-- PROVIDED RECORDS --
== Segment start ==

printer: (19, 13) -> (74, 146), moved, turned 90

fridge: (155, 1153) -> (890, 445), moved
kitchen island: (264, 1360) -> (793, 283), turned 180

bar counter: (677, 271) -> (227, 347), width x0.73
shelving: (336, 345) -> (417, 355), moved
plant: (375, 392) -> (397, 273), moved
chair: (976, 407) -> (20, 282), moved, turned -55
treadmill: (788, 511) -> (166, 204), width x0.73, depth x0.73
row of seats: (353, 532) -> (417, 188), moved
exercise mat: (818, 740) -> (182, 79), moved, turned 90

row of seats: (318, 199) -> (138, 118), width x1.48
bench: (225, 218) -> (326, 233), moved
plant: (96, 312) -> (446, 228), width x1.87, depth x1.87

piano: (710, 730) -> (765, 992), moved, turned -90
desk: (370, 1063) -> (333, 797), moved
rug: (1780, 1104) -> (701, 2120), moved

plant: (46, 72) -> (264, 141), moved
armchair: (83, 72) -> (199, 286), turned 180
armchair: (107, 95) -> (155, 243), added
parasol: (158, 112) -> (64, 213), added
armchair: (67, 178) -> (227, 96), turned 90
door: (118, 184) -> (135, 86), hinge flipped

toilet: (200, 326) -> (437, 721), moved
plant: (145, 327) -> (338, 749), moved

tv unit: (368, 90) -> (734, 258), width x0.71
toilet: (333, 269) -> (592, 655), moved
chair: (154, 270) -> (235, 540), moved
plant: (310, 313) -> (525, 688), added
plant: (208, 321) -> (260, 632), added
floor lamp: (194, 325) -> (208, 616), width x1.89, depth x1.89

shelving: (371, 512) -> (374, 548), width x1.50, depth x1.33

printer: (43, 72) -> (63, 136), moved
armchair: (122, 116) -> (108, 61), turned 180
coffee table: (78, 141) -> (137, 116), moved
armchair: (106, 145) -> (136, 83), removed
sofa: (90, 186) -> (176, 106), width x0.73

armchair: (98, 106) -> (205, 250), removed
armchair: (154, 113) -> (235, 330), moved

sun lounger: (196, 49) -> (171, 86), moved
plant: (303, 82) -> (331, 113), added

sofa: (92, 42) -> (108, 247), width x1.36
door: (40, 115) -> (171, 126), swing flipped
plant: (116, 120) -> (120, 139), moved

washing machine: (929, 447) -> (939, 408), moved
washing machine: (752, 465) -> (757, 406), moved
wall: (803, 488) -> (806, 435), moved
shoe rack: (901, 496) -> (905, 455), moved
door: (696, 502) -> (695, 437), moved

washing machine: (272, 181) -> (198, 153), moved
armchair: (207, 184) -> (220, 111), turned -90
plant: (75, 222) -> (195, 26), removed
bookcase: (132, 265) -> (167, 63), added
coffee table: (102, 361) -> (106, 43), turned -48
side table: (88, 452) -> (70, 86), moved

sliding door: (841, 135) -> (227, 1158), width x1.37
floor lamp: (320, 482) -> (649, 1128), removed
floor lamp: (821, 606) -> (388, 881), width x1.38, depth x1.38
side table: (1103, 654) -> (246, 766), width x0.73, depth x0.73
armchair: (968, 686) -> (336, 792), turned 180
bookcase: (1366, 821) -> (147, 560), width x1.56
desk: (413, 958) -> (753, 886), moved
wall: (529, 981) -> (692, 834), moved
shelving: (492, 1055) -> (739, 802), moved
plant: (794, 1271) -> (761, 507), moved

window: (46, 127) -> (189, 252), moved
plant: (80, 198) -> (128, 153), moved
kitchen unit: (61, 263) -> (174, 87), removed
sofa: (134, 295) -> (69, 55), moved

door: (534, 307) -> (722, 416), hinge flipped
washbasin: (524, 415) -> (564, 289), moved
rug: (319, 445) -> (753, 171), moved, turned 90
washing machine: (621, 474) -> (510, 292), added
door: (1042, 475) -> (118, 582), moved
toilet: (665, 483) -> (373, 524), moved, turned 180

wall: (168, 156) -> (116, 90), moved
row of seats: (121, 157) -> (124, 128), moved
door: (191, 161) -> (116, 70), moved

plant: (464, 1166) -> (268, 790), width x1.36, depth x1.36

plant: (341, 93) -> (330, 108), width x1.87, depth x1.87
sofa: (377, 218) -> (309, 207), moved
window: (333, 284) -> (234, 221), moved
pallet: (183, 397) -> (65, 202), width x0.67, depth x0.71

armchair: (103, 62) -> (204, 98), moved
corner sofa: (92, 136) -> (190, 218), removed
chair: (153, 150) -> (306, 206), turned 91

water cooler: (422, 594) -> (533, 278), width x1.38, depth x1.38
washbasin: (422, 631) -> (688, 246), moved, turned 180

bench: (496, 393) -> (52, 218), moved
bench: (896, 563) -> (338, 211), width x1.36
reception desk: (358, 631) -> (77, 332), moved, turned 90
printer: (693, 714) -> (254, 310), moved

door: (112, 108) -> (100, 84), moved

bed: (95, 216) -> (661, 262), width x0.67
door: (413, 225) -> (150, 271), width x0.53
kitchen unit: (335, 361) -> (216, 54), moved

== Segment end ==

-- AIM OF THE EXERCISE --
Every line above should be printed again exactly as it stands.

-- OUTPUT FOR THIS EXERCISE --
printer: (19, 13) -> (74, 146), moved, turned 90

fridge: (155, 1153) -> (890, 445), moved
kitchen island: (264, 1360) -> (793, 283), turned 180

bar counter: (677, 271) -> (227, 347), width x0.73
shelving: (336, 345) -> (417, 355), moved
plant: (375, 392) -> (397, 273), moved
chair: (976, 407) -> (20, 282), moved, turned -55
treadmill: (788, 511) -> (166, 204), width x0.73, depth x0.73
row of seats: (353, 532) -> (417, 188), moved
exercise mat: (818, 740) -> (182, 79), moved, turned 90

row of seats: (318, 199) -> (138, 118), width x1.48
bench: (225, 218) -> (326, 233), moved
plant: (96, 312) -> (446, 228), width x1.87, depth x1.87

piano: (710, 730) -> (765, 992), moved, turned -90
desk: (370, 1063) -> (333, 797), moved
rug: (1780, 1104) -> (701, 2120), moved

plant: (46, 72) -> (264, 141), moved
armchair: (83, 72) -> (199, 286), turned 180
armchair: (107, 95) -> (155, 243), added
parasol: (158, 112) -> (64, 213), added
armchair: (67, 178) -> (227, 96), turned 90
door: (118, 184) -> (135, 86), hinge flipped

toilet: (200, 326) -> (437, 721), moved
plant: (145, 327) -> (338, 749), moved

tv unit: (368, 90) -> (734, 258), width x0.71
toilet: (333, 269) -> (592, 655), moved
chair: (154, 270) -> (235, 540), moved
plant: (310, 313) -> (525, 688), added
plant: (208, 321) -> (260, 632), added
floor lamp: (194, 325) -> (208, 616), width x1.89, depth x1.89

shelving: (371, 512) -> (374, 548), width x1.50, depth x1.33

printer: (43, 72) -> (63, 136), moved
armchair: (122, 116) -> (108, 61), turned 180
coffee table: (78, 141) -> (137, 116), moved
armchair: (106, 145) -> (136, 83), removed
sofa: (90, 186) -> (176, 106), width x0.73

armchair: (98, 106) -> (205, 250), removed
armchair: (154, 113) -> (235, 330), moved

sun lounger: (196, 49) -> (171, 86), moved
plant: (303, 82) -> (331, 113), added

sofa: (92, 42) -> (108, 247), width x1.36
door: (40, 115) -> (171, 126), swing flipped
plant: (116, 120) -> (120, 139), moved

washing machine: (929, 447) -> (939, 408), moved
washing machine: (752, 465) -> (757, 406), moved
wall: (803, 488) -> (806, 435), moved
shoe rack: (901, 496) -> (905, 455), moved
door: (696, 502) -> (695, 437), moved

washing machine: (272, 181) -> (198, 153), moved
armchair: (207, 184) -> (220, 111), turned -90
plant: (75, 222) -> (195, 26), removed
bookcase: (132, 265) -> (167, 63), added
coffee table: (102, 361) -> (106, 43), turned -48
side table: (88, 452) -> (70, 86), moved

sliding door: (841, 135) -> (227, 1158), width x1.37
floor lamp: (320, 482) -> (649, 1128), removed
floor lamp: (821, 606) -> (388, 881), width x1.38, depth x1.38
side table: (1103, 654) -> (246, 766), width x0.73, depth x0.73
armchair: (968, 686) -> (336, 792), turned 180
bookcase: (1366, 821) -> (147, 560), width x1.56
desk: (413, 958) -> (753, 886), moved
wall: (529, 981) -> (692, 834), moved
shelving: (492, 1055) -> (739, 802), moved
plant: (794, 1271) -> (761, 507), moved

window: (46, 127) -> (189, 252), moved
plant: (80, 198) -> (128, 153), moved
kitchen unit: (61, 263) -> (174, 87), removed
sofa: (134, 295) -> (69, 55), moved

door: (534, 307) -> (722, 416), hinge flipped
washbasin: (524, 415) -> (564, 289), moved
rug: (319, 445) -> (753, 171), moved, turned 90
washing machine: (621, 474) -> (510, 292), added
door: (1042, 475) -> (118, 582), moved
toilet: (665, 483) -> (373, 524), moved, turned 180

wall: (168, 156) -> (116, 90), moved
row of seats: (121, 157) -> (124, 128), moved
door: (191, 161) -> (116, 70), moved

plant: (464, 1166) -> (268, 790), width x1.36, depth x1.36

plant: (341, 93) -> (330, 108), width x1.87, depth x1.87
sofa: (377, 218) -> (309, 207), moved
window: (333, 284) -> (234, 221), moved
pallet: (183, 397) -> (65, 202), width x0.67, depth x0.71

armchair: (103, 62) -> (204, 98), moved
corner sofa: (92, 136) -> (190, 218), removed
chair: (153, 150) -> (306, 206), turned 91

water cooler: (422, 594) -> (533, 278), width x1.38, depth x1.38
washbasin: (422, 631) -> (688, 246), moved, turned 180

bench: (496, 393) -> (52, 218), moved
bench: (896, 563) -> (338, 211), width x1.36
reception desk: (358, 631) -> (77, 332), moved, turned 90
printer: (693, 714) -> (254, 310), moved

door: (112, 108) -> (100, 84), moved

bed: (95, 216) -> (661, 262), width x0.67
door: (413, 225) -> (150, 271), width x0.53
kitchen unit: (335, 361) -> (216, 54), moved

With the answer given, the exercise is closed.